__What you need to do__. Your answer must be an exact copy of every record below.

__Material for this exercise__.
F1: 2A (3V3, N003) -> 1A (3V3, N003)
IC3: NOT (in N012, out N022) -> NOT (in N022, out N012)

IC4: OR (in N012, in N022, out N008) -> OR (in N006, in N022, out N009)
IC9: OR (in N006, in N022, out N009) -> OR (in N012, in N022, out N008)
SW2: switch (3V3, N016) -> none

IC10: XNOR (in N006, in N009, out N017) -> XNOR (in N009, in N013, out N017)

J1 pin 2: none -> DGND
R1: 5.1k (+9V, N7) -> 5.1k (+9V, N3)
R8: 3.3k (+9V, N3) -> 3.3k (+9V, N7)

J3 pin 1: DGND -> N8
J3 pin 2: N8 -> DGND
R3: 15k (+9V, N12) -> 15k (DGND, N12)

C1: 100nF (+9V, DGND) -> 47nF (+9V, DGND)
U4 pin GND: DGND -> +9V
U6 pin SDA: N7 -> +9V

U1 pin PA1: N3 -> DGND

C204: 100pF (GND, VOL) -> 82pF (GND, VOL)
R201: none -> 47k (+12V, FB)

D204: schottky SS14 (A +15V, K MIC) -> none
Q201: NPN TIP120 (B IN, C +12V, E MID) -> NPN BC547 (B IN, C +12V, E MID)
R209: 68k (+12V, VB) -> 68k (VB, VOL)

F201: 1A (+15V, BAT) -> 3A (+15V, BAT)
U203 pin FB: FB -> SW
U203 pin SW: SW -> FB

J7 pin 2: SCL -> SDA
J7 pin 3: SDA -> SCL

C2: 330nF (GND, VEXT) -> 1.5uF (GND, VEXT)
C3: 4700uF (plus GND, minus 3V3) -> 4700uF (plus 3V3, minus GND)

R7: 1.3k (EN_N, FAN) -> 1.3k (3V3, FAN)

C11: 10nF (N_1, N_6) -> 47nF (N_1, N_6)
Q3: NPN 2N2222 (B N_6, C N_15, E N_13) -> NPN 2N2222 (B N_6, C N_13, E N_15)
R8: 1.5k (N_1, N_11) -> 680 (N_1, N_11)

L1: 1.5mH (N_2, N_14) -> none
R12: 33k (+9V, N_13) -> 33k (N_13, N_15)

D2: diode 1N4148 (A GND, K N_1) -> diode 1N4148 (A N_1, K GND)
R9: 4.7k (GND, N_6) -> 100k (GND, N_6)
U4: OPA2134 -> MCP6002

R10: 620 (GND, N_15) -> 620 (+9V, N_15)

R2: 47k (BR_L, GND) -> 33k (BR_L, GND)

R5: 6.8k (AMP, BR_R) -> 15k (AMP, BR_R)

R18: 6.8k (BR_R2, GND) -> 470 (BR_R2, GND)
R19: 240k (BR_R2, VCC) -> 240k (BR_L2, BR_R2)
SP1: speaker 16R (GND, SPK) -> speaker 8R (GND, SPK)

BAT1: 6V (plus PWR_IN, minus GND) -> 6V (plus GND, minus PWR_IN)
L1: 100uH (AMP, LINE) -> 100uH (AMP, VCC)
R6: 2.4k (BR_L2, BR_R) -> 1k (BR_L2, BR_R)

__Solved exercise__.
F1: 2A (3V3, N003) -> 1A (3V3, N003)
IC3: NOT (in N012, out N022) -> NOT (in N022, out N012)

IC4: OR (in N012, in N022, out N008) -> OR (in N006, in N022, out N009)
IC9: OR (in N006, in N022, out N009) -> OR (in N012, in N022, out N008)
SW2: switch (3V3, N016) -> none

IC10: XNOR (in N006, in N009, out N017) -> XNOR (in N009, in N013, out N017)

J1 pin 2: none -> DGND
R1: 5.1k (+9V, N7) -> 5.1k (+9V, N3)
R8: 3.3k (+9V, N3) -> 3.3k (+9V, N7)

J3 pin 1: DGND -> N8
J3 pin 2: N8 -> DGND
R3: 15k (+9V, N12) -> 15k (DGND, N12)

C1: 100nF (+9V, DGND) -> 47nF (+9V, DGND)
U4 pin GND: DGND -> +9V
U6 pin SDA: N7 -> +9V

U1 pin PA1: N3 -> DGND

C204: 100pF (GND, VOL) -> 82pF (GND, VOL)
R201: none -> 47k (+12V, FB)

D204: schottky SS14 (A +15V, K MIC) -> none
Q201: NPN TIP120 (B IN, C +12V, E MID) -> NPN BC547 (B IN, C +12V, E MID)
R209: 68k (+12V, VB) -> 68k (VB, VOL)

F201: 1A (+15V, BAT) -> 3A (+15V, BAT)
U203 pin FB: FB -> SW
U203 pin SW: SW -> FB

J7 pin 2: SCL -> SDA
J7 pin 3: SDA -> SCL

C2: 330nF (GND, VEXT) -> 1.5uF (GND, VEXT)
C3: 4700uF (plus GND, minus 3V3) -> 4700uF (plus 3V3, minus GND)

R7: 1.3k (EN_N, FAN) -> 1.3k (3V3, FAN)

C11: 10nF (N_1, N_6) -> 47nF (N_1, N_6)
Q3: NPN 2N2222 (B N_6, C N_15, E N_13) -> NPN 2N2222 (B N_6, C N_13, E N_15)
R8: 1.5k (N_1, N_11) -> 680 (N_1, N_11)

L1: 1.5mH (N_2, N_14) -> none
R12: 33k (+9V, N_13) -> 33k (N_13, N_15)

D2: diode 1N4148 (A GND, K N_1) -> diode 1N4148 (A N_1, K GND)
R9: 4.7k (GND, N_6) -> 100k (GND, N_6)
U4: OPA2134 -> MCP6002

R10: 620 (GND, N_15) -> 620 (+9V, N_15)

R2: 47k (BR_L, GND) -> 33k (BR_L, GND)

R5: 6.8k (AMP, BR_R) -> 15k (AMP, BR_R)

R18: 6.8k (BR_R2, GND) -> 470 (BR_R2, GND)
R19: 240k (BR_R2, VCC) -> 240k (BR_L2, BR_R2)
SP1: speaker 16R (GND, SPK) -> speaker 8R (GND, SPK)

BAT1: 6V (plus PWR_IN, minus GND) -> 6V (plus GND, minus PWR_IN)
L1: 100uH (AMP, LINE) -> 100uH (AMP, VCC)
R6: 2.4k (BR_L2, BR_R) -> 1k (BR_L2, BR_R)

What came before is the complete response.